** Dataset extract follows **
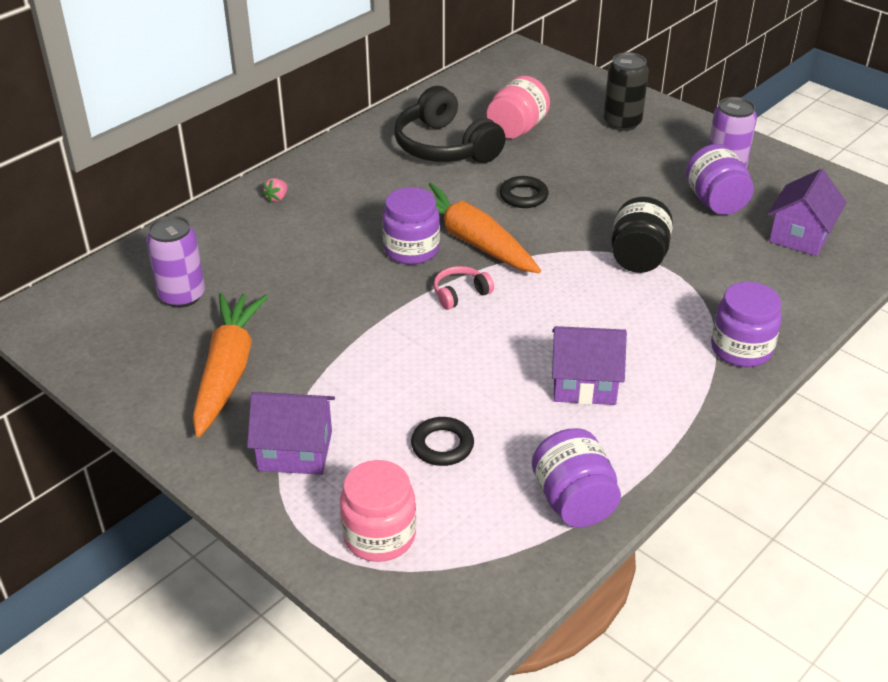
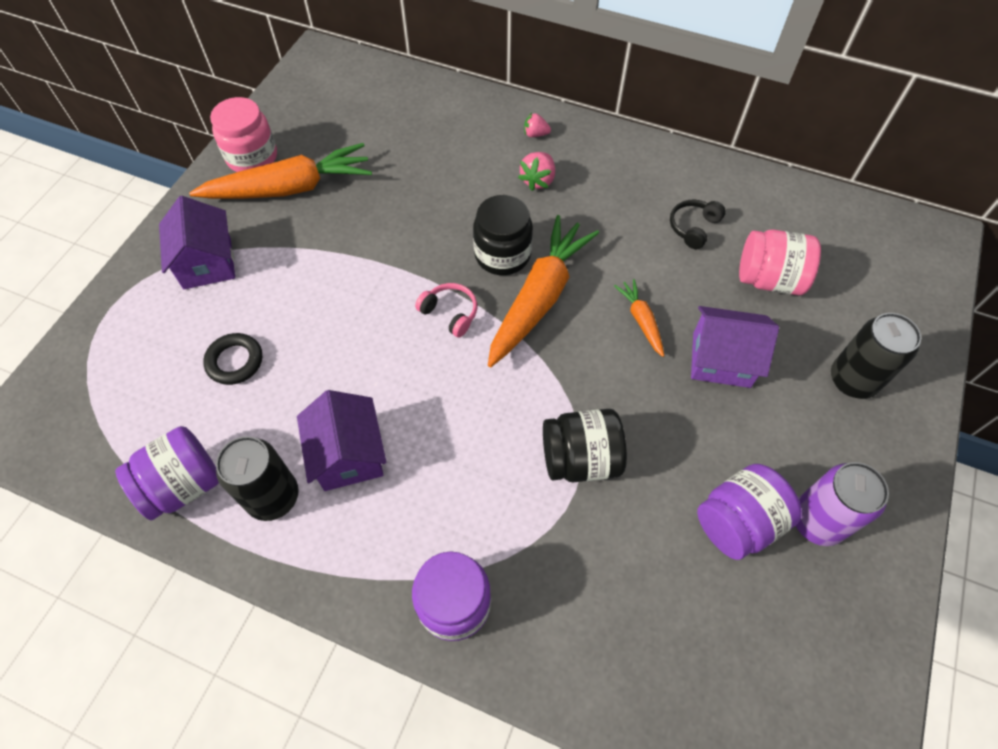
camera: 70 degrees right, 20 degrees up
purple can [146,215,205,308] -> none
pink jar [340,460,416,562] -> pink jar moved to [210,97,277,172]
purple jar [382,187,440,265] -> black jar [473,195,533,275]
black headphones [394,86,506,163] -> black headphones [670,200,726,249], size x0.46
black ring [499,176,549,208] -> orange carrot [614,279,664,357]
purple house [768,169,847,256] -> purple house moved to [691,306,779,388]
none -> black can [216,436,299,521]
none -> pink strawberry [518,152,555,191]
** End of Dataset extract **
# What to produce
State how many lines of the data include the word "moved", with nothing else.

# Solution for this exercise
2